### Try it:
Please output the following records exactly. Leave every image out.

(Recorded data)
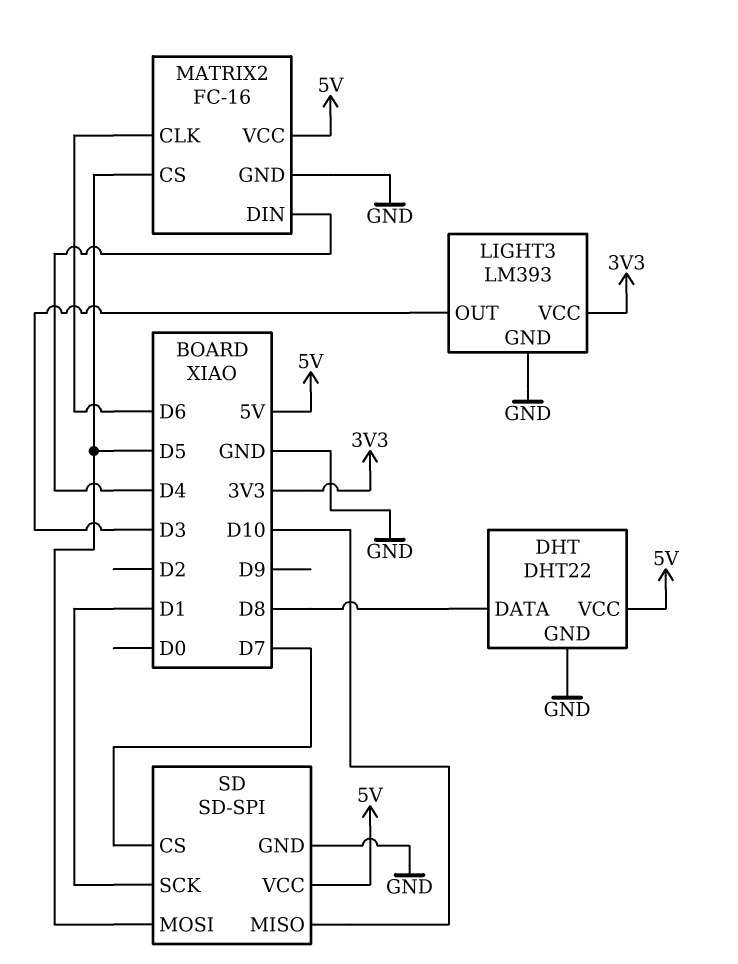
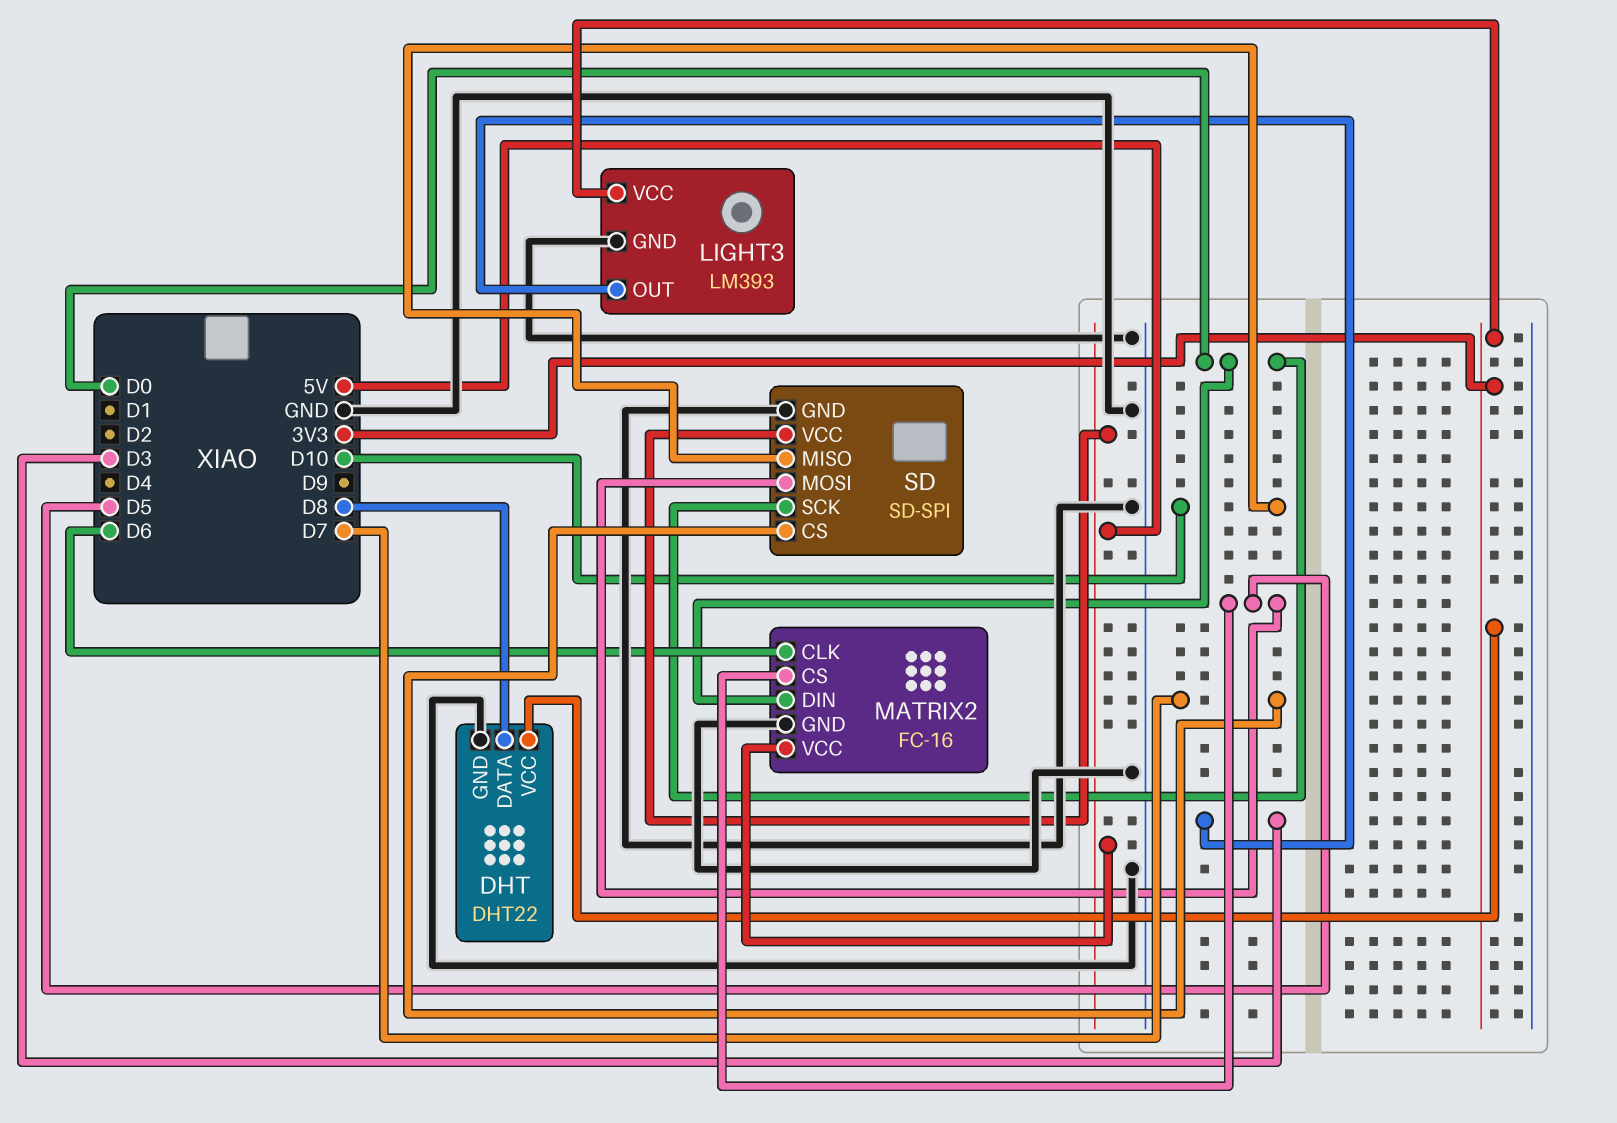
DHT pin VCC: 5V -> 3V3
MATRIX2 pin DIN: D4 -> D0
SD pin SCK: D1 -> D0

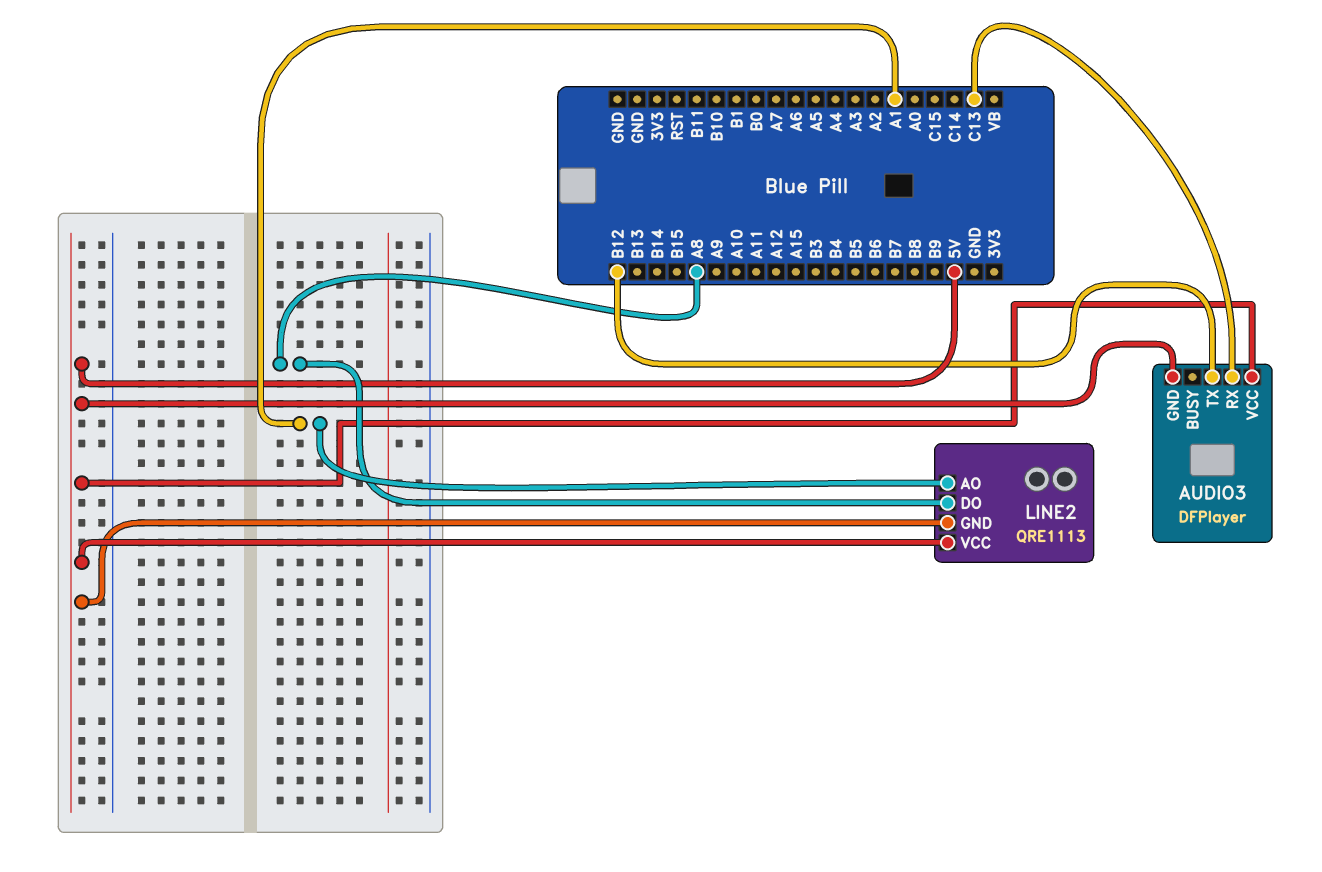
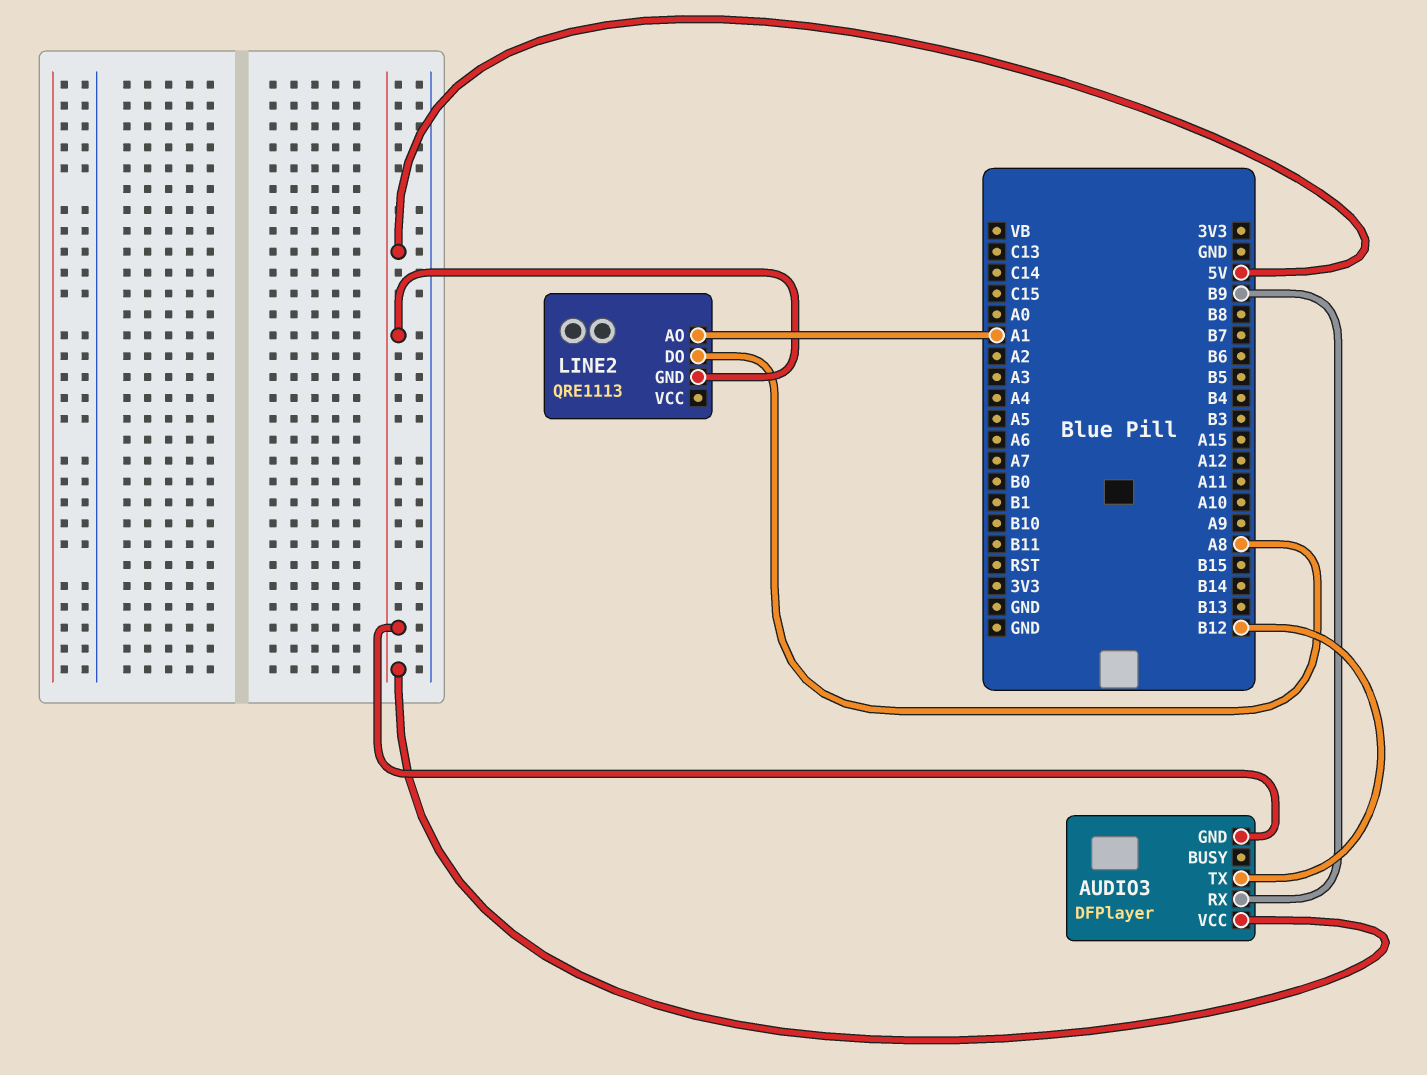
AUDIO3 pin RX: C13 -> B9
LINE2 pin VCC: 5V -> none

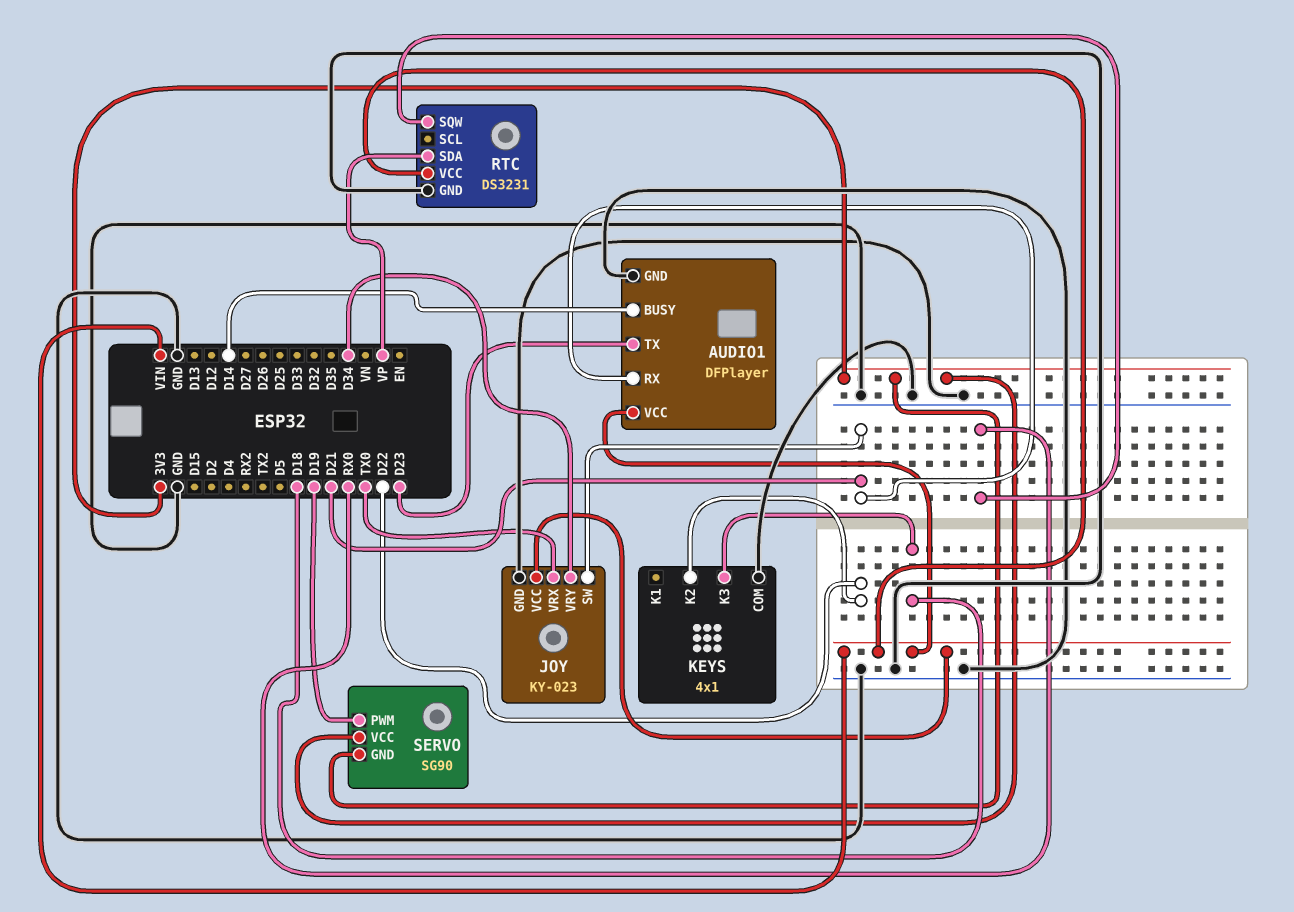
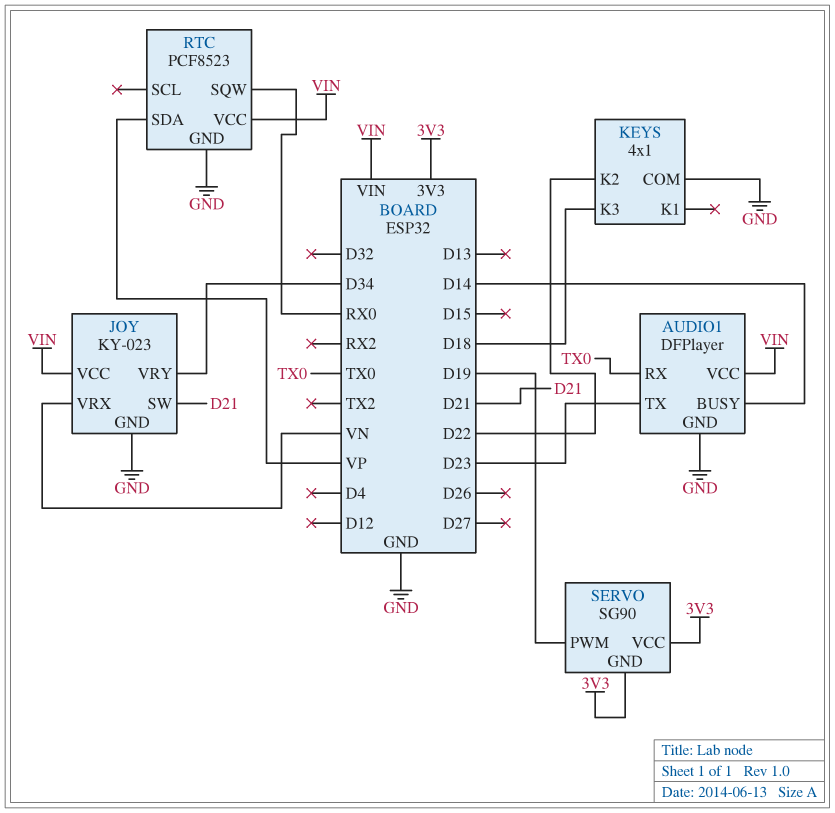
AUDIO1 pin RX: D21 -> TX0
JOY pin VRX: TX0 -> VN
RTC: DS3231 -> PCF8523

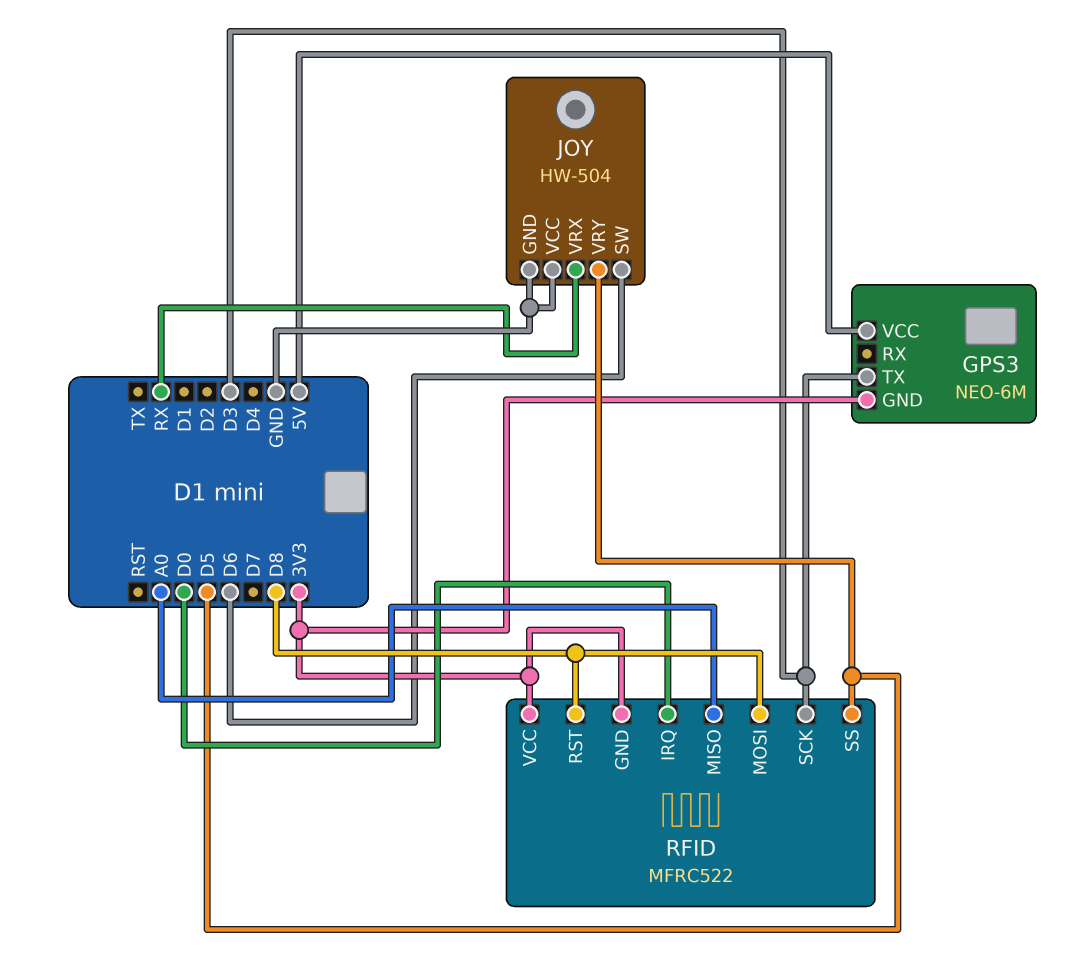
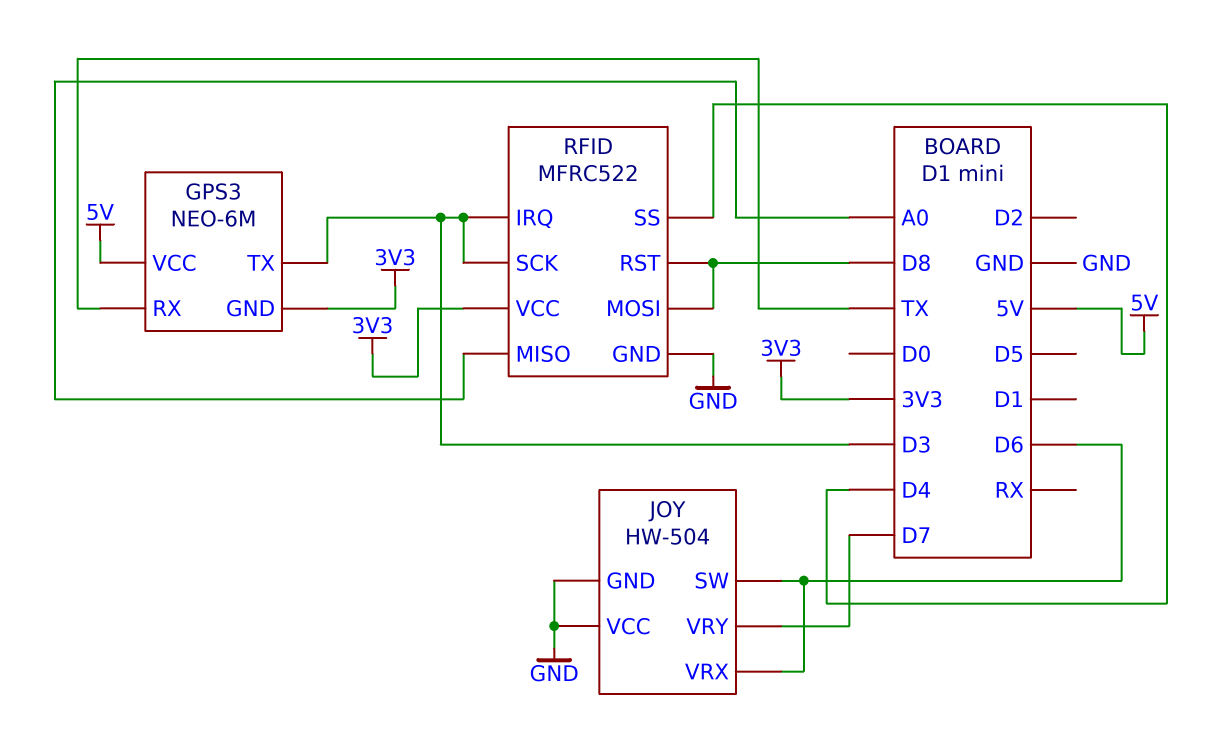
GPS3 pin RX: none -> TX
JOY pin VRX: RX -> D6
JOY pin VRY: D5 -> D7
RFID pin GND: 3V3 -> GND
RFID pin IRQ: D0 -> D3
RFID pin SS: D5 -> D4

### Result for this exercise:
DHT pin VCC: 5V -> 3V3
MATRIX2 pin DIN: D4 -> D0
SD pin SCK: D1 -> D0

AUDIO3 pin RX: C13 -> B9
LINE2 pin VCC: 5V -> none

AUDIO1 pin RX: D21 -> TX0
JOY pin VRX: TX0 -> VN
RTC: DS3231 -> PCF8523

GPS3 pin RX: none -> TX
JOY pin VRX: RX -> D6
JOY pin VRY: D5 -> D7
RFID pin GND: 3V3 -> GND
RFID pin IRQ: D0 -> D3
RFID pin SS: D5 -> D4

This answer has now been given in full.